# What to produce
Please, could you print all the lines below exactly, leaving out the pictures?

# Stored data entries
[Start of Attachment]

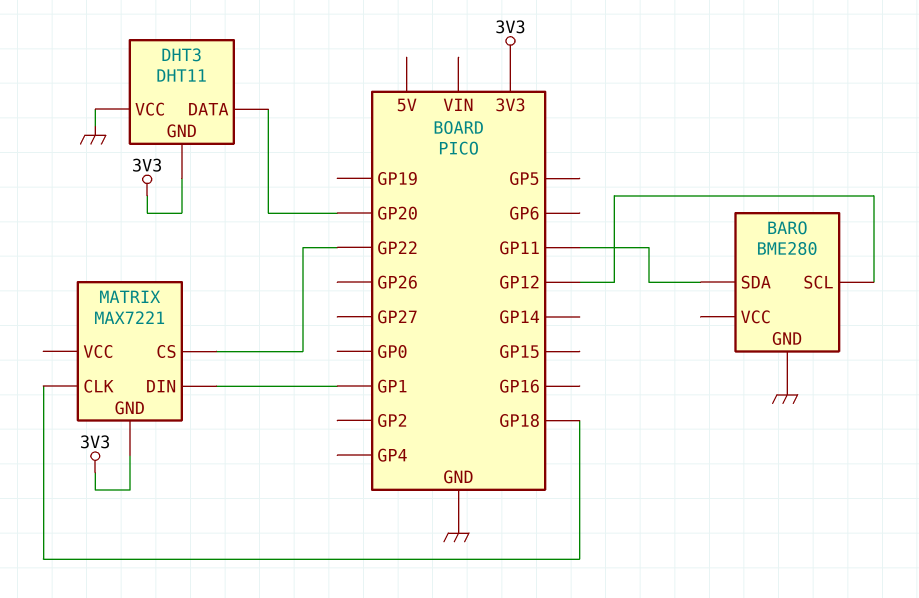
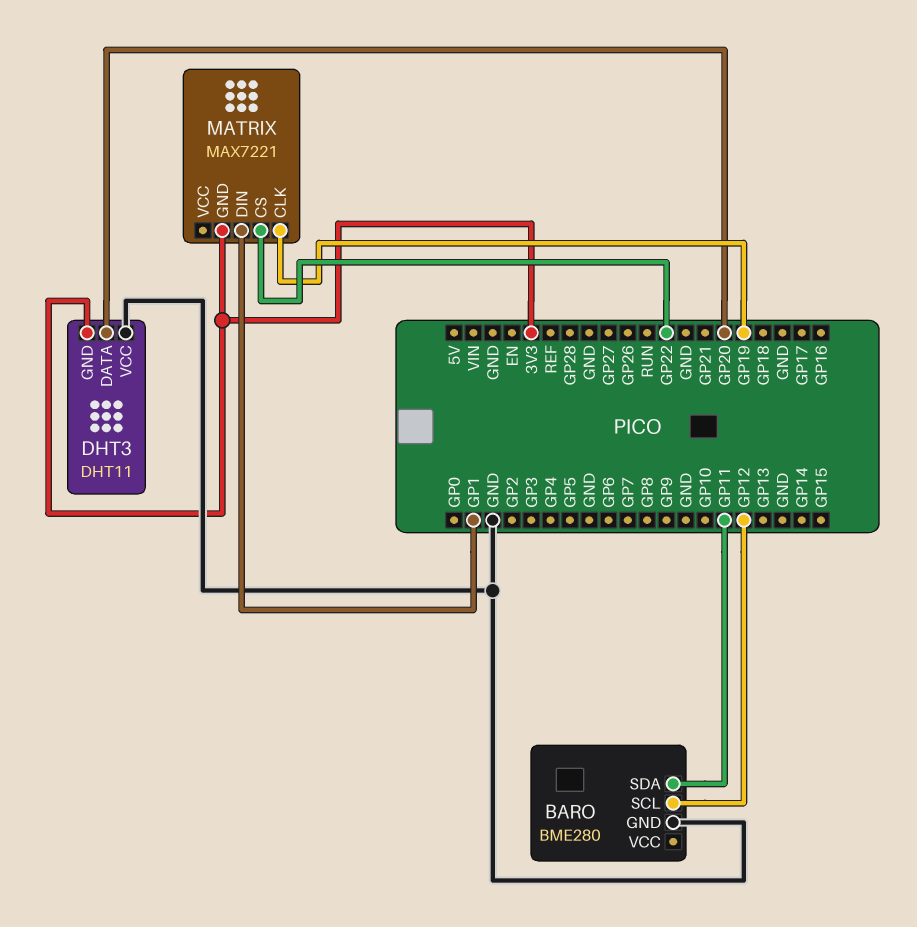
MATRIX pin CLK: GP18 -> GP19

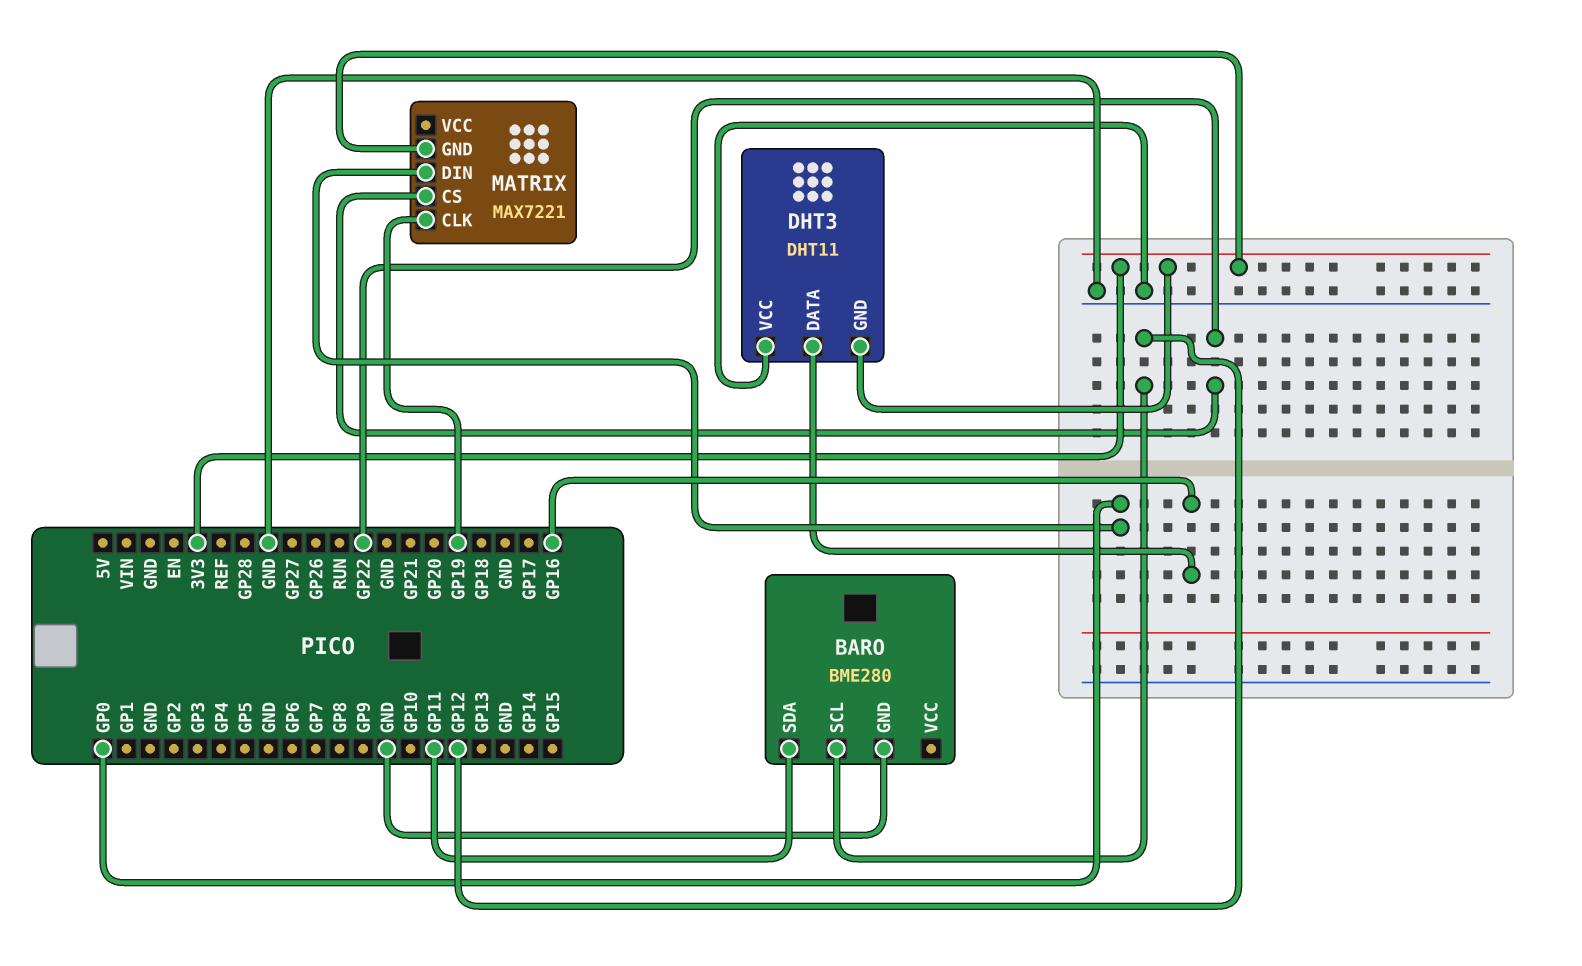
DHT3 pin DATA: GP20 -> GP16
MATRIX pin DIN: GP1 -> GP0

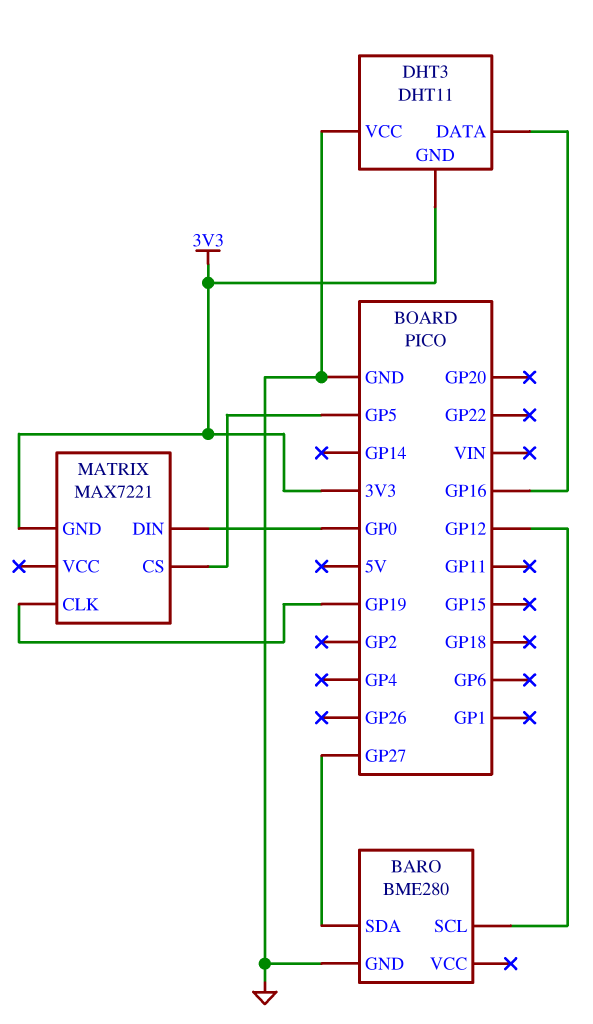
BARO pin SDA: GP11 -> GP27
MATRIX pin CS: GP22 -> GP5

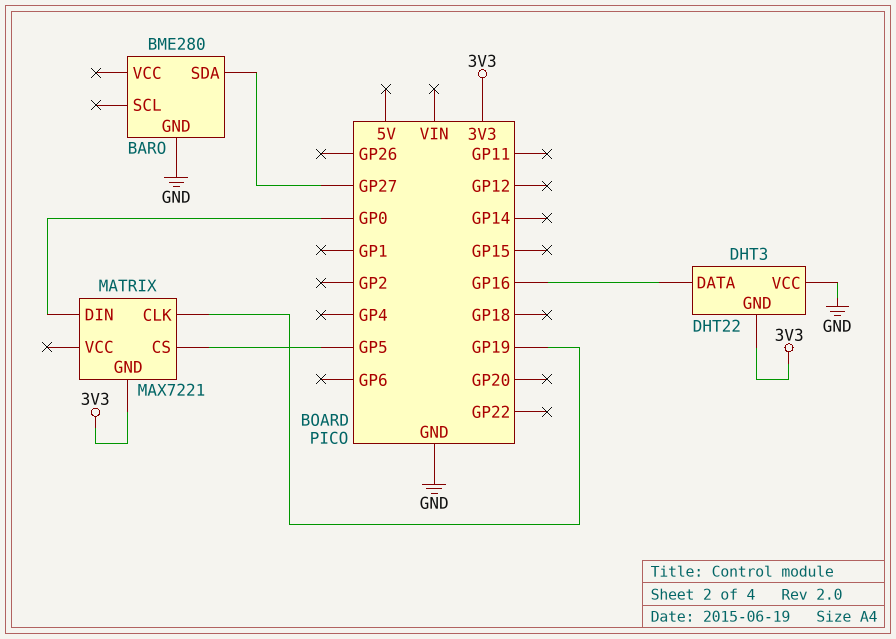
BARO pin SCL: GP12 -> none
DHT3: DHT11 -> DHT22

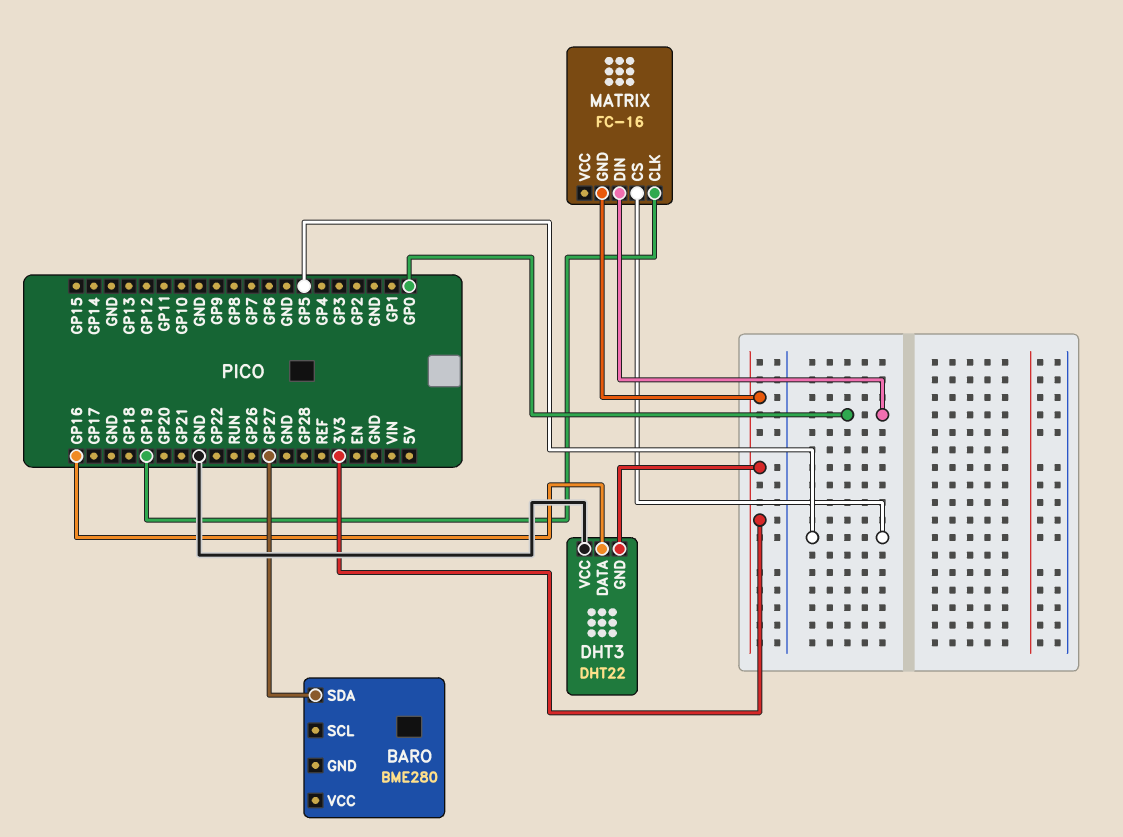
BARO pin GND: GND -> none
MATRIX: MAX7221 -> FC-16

[End of Attachment]

# Exercise response
MATRIX pin CLK: GP18 -> GP19

DHT3 pin DATA: GP20 -> GP16
MATRIX pin DIN: GP1 -> GP0

BARO pin SDA: GP11 -> GP27
MATRIX pin CS: GP22 -> GP5

BARO pin SCL: GP12 -> none
DHT3: DHT11 -> DHT22

BARO pin GND: GND -> none
MATRIX: MAX7221 -> FC-16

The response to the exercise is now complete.